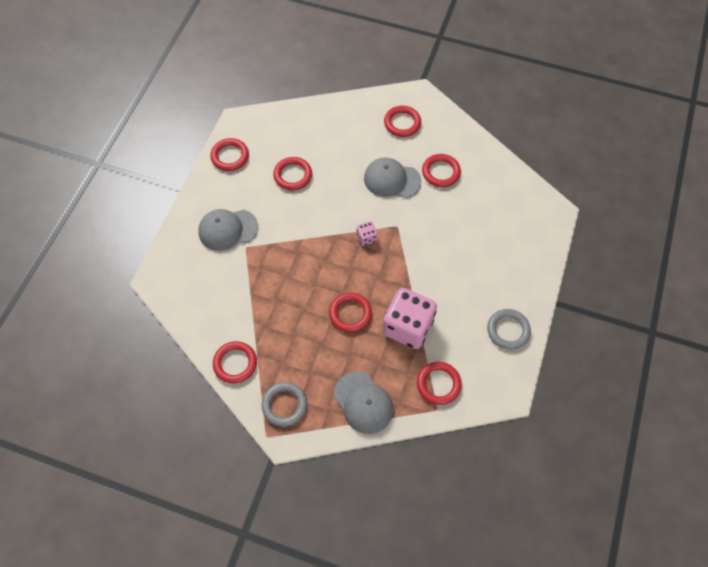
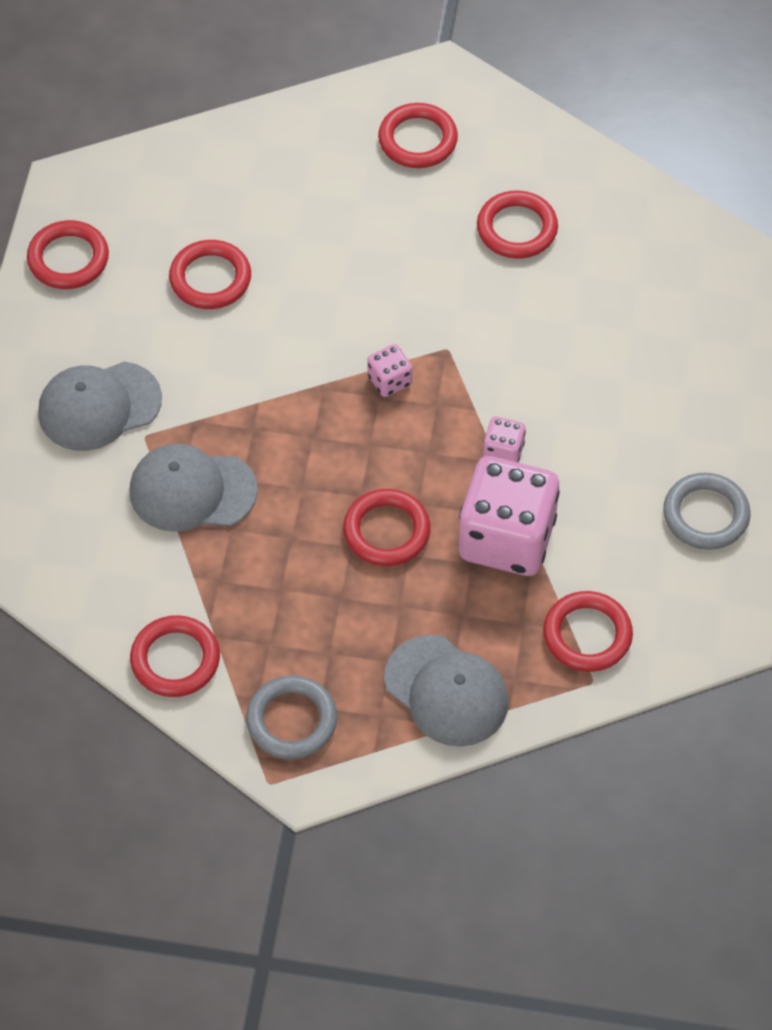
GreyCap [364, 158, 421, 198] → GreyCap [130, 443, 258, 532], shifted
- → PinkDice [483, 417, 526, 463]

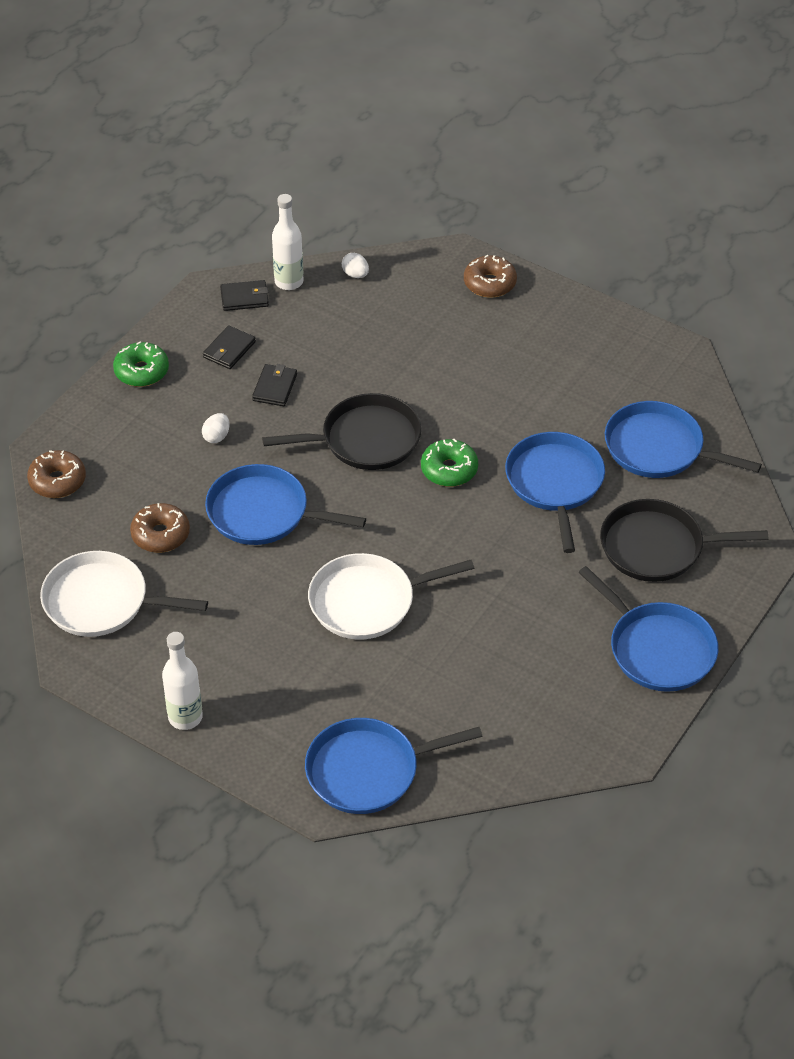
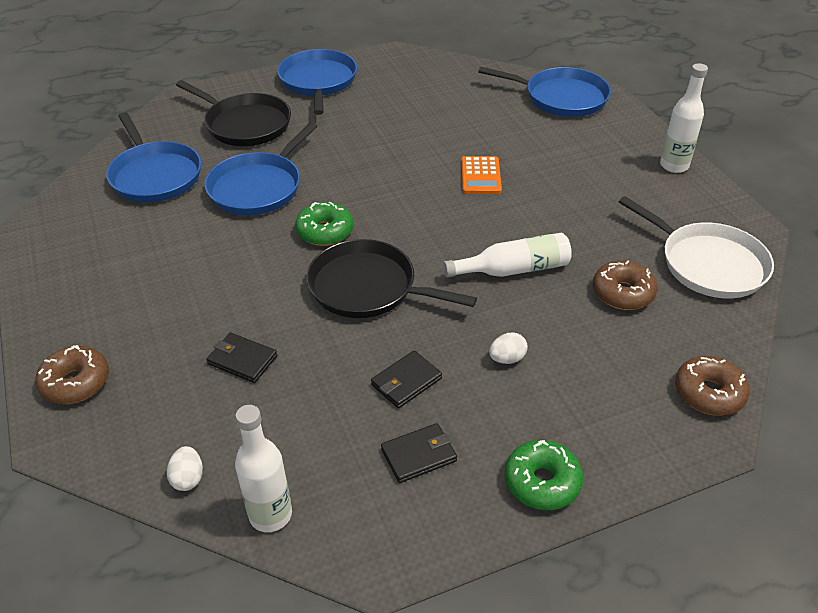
BluePan [205, 464, 366, 545] → WhiteBottle [443, 233, 572, 277]
BlackWallet [220, 280, 269, 311] → BlackWallet [206, 332, 277, 383], shifted
WhitePan [308, 553, 474, 640] → OrangeCalculator [461, 156, 502, 194]

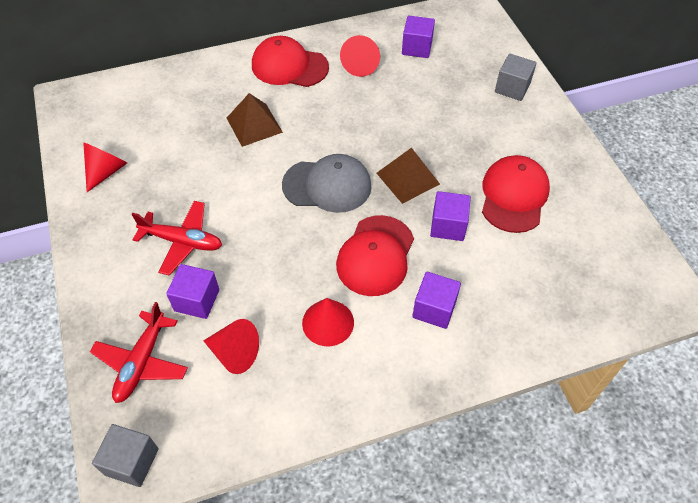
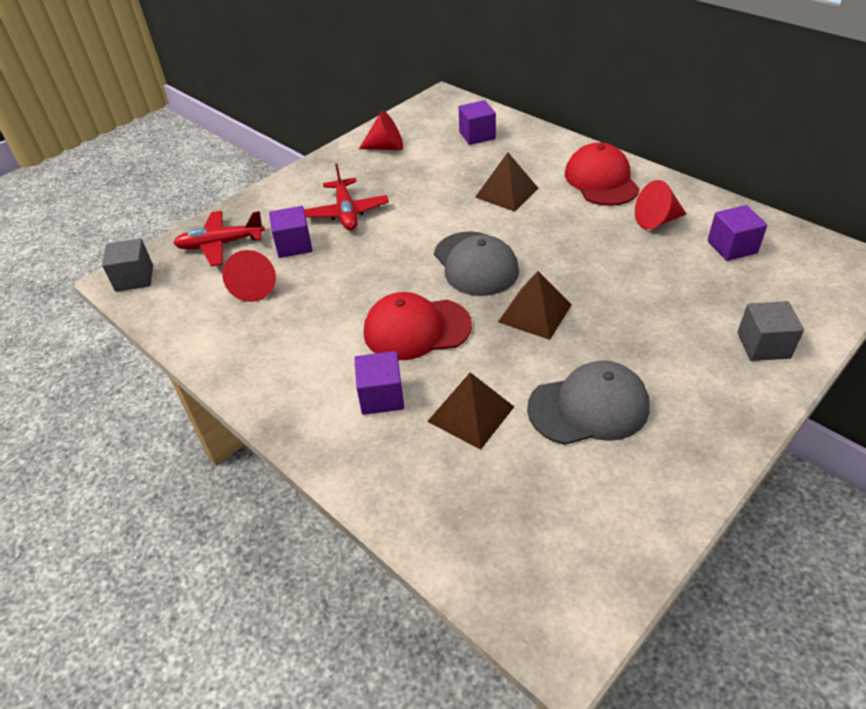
RedCone [302, 298, 354, 346] → -
PurpleCube [430, 191, 471, 241] → PurpleCube [459, 100, 496, 145], shifted
RedCap [482, 155, 550, 233] → GreyCap [527, 360, 650, 445]
- → BrownPyramid [427, 372, 514, 450]

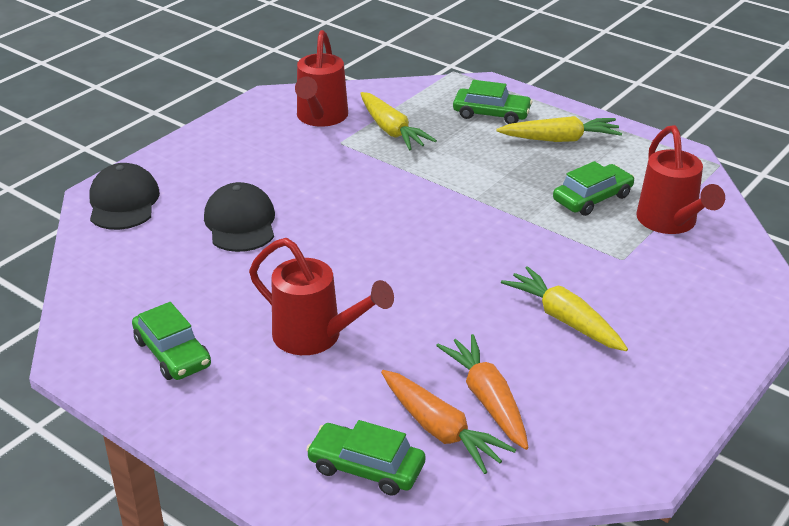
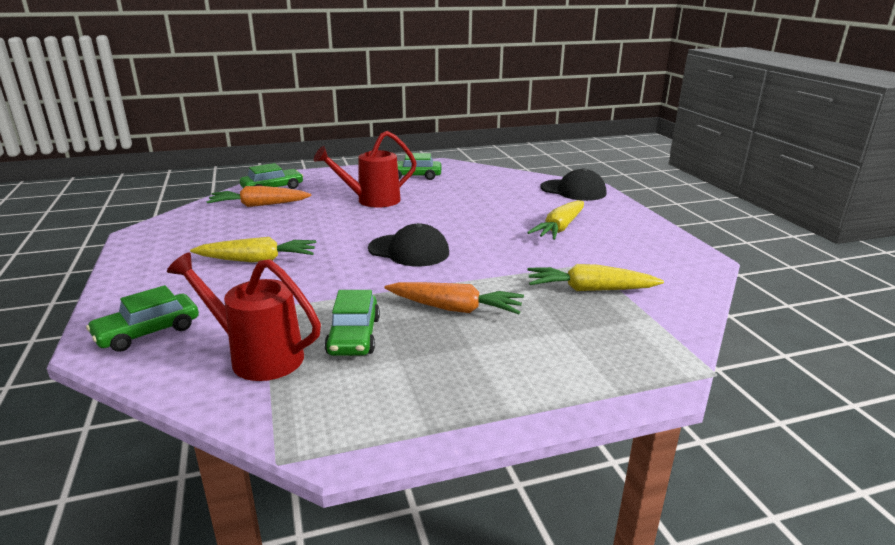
BlackCap [204, 182, 275, 252] → BlackCap [368, 223, 449, 267], shifted
RedWateringCan [295, 30, 348, 127] → -
OrangeCarrot [436, 334, 528, 450] → OrangeCarrot [385, 282, 524, 314], shifted
GreenCar [453, 80, 533, 124] → GreenCar [86, 285, 199, 352], shifted
YellowCarrot [496, 116, 622, 142] → YellowCarrot [527, 200, 584, 240], shifted

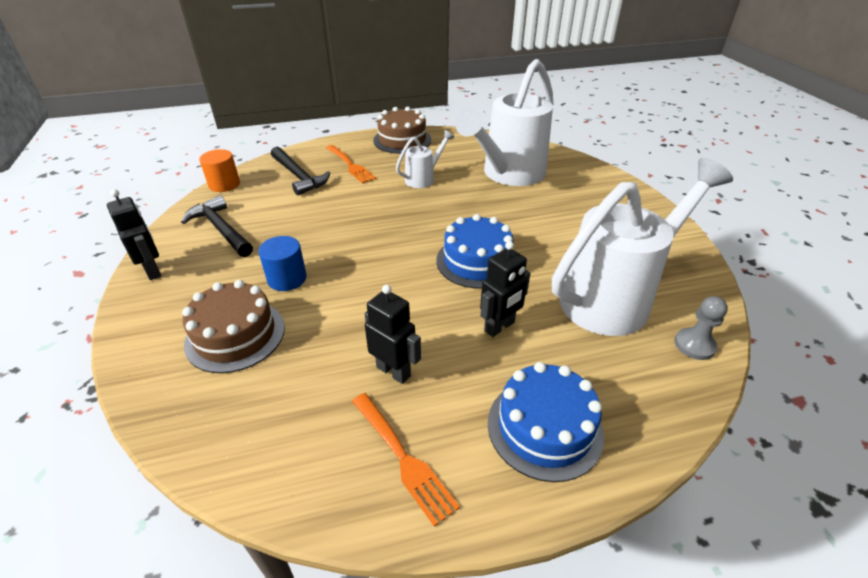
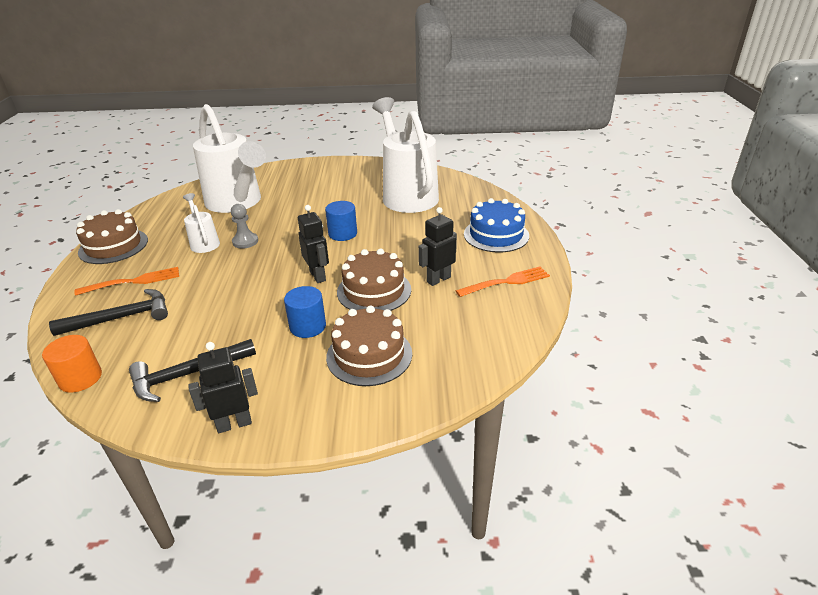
BlueCake [436, 214, 514, 289] → BlueCylinder [325, 201, 357, 241]
BlackRobot [480, 241, 530, 337] → BlackRobot [298, 205, 329, 283], shifted
GreyPawn [675, 296, 728, 360] → GreyPawn [231, 204, 258, 249], shifted
- → BrownCake [337, 249, 411, 311]

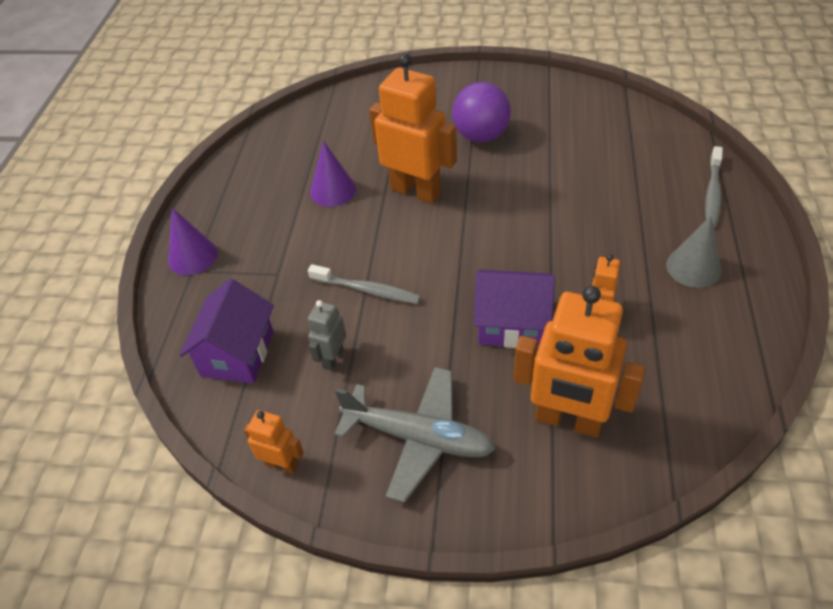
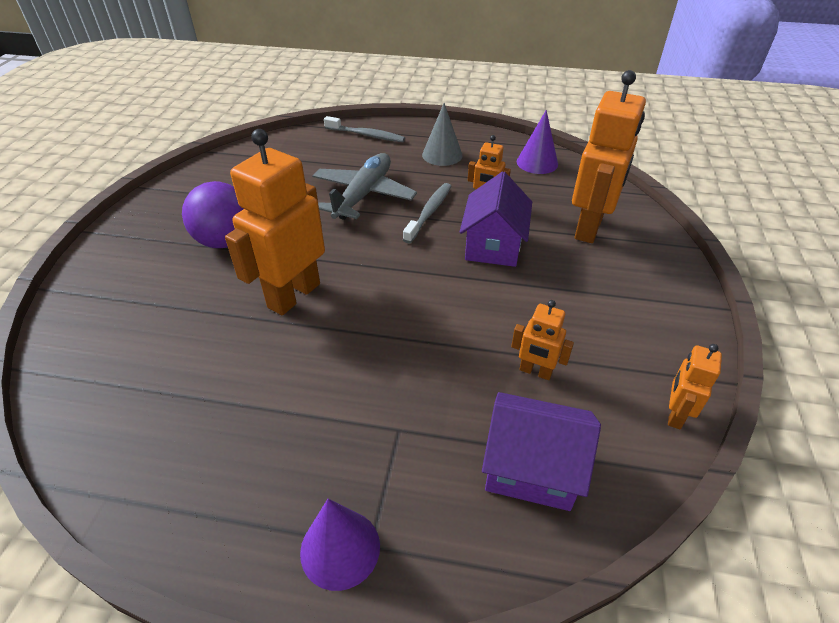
GreyRobot [307, 300, 346, 371] → OrangeRobot [511, 300, 574, 380]
GreyToothbrush [308, 264, 421, 304] → GreyToothbrush [403, 183, 451, 244], shifted
PurpleCone [310, 140, 356, 207] → PurpleCone [517, 110, 558, 174], shifted
GreyPlane [334, 367, 496, 503] → GreyPlane [312, 153, 417, 220], shifted

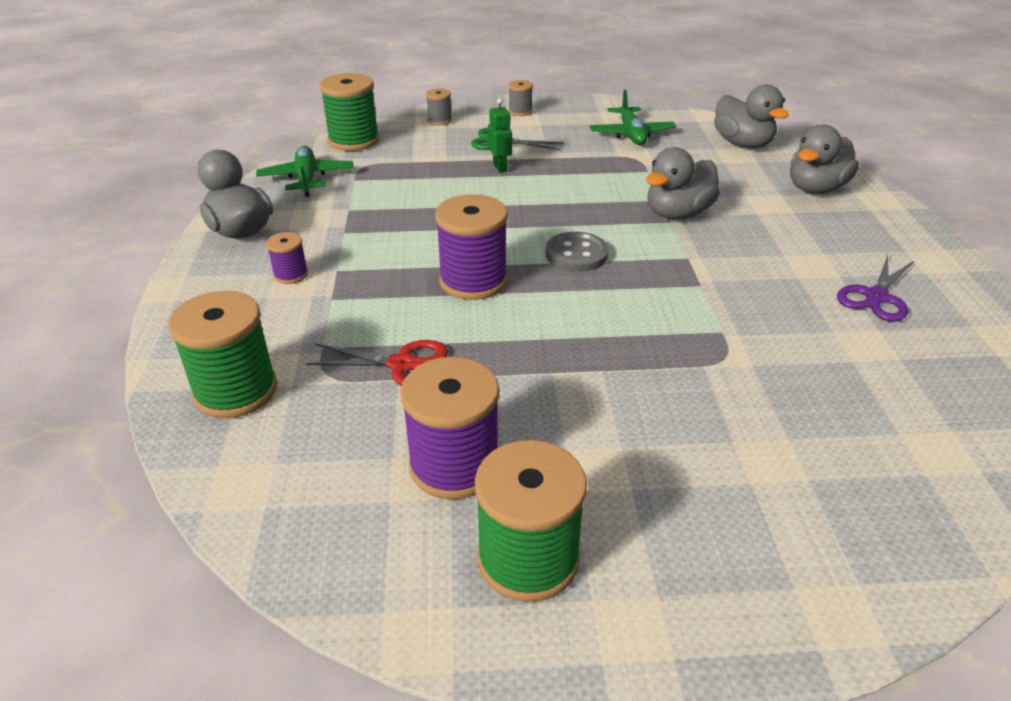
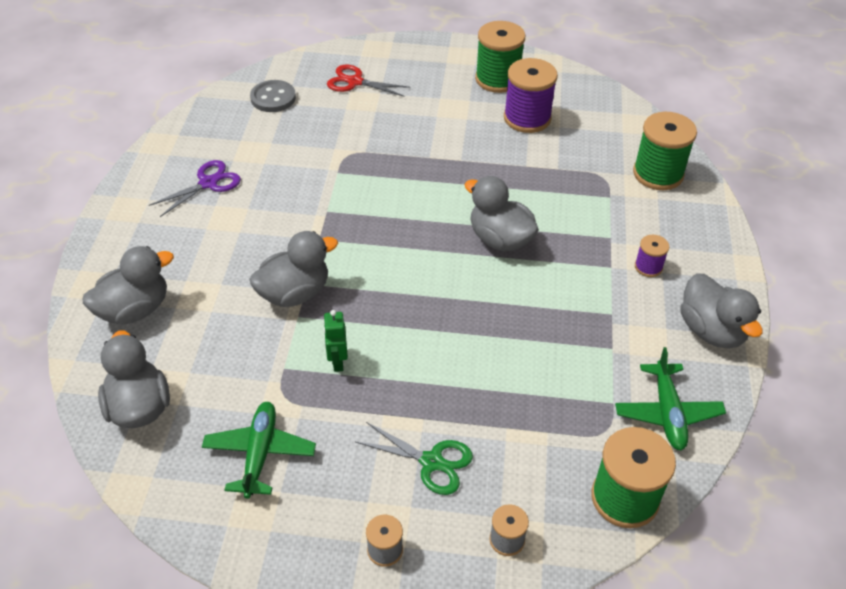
RedScissors [306, 340, 448, 386] → RedScissors [327, 65, 411, 97], shifted
PurpleSpool [435, 194, 508, 300] → GreyDuck [464, 176, 539, 252]
GreenRobot [488, 98, 512, 173] → GreenRobot [323, 310, 348, 372], shifted
GreyButton [546, 232, 608, 272] → GreyButton [250, 80, 296, 112], shifted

---

How to complete this task> A verbatim copy of the records is expected, from their first line through the line with "- → BrownCake [337, 249, 411, 311]", inclusive, with the pictures removed.

Solution>
GreyCap [364, 158, 421, 198] → GreyCap [130, 443, 258, 532], shifted
- → PinkDice [483, 417, 526, 463]

BluePan [205, 464, 366, 545] → WhiteBottle [443, 233, 572, 277]
BlackWallet [220, 280, 269, 311] → BlackWallet [206, 332, 277, 383], shifted
WhitePan [308, 553, 474, 640] → OrangeCalculator [461, 156, 502, 194]

RedCone [302, 298, 354, 346] → -
PurpleCube [430, 191, 471, 241] → PurpleCube [459, 100, 496, 145], shifted
RedCap [482, 155, 550, 233] → GreyCap [527, 360, 650, 445]
- → BrownPyramid [427, 372, 514, 450]

BlackCap [204, 182, 275, 252] → BlackCap [368, 223, 449, 267], shifted
RedWateringCan [295, 30, 348, 127] → -
OrangeCarrot [436, 334, 528, 450] → OrangeCarrot [385, 282, 524, 314], shifted
GreenCar [453, 80, 533, 124] → GreenCar [86, 285, 199, 352], shifted
YellowCarrot [496, 116, 622, 142] → YellowCarrot [527, 200, 584, 240], shifted

BlueCake [436, 214, 514, 289] → BlueCylinder [325, 201, 357, 241]
BlackRobot [480, 241, 530, 337] → BlackRobot [298, 205, 329, 283], shifted
GreyPawn [675, 296, 728, 360] → GreyPawn [231, 204, 258, 249], shifted
- → BrownCake [337, 249, 411, 311]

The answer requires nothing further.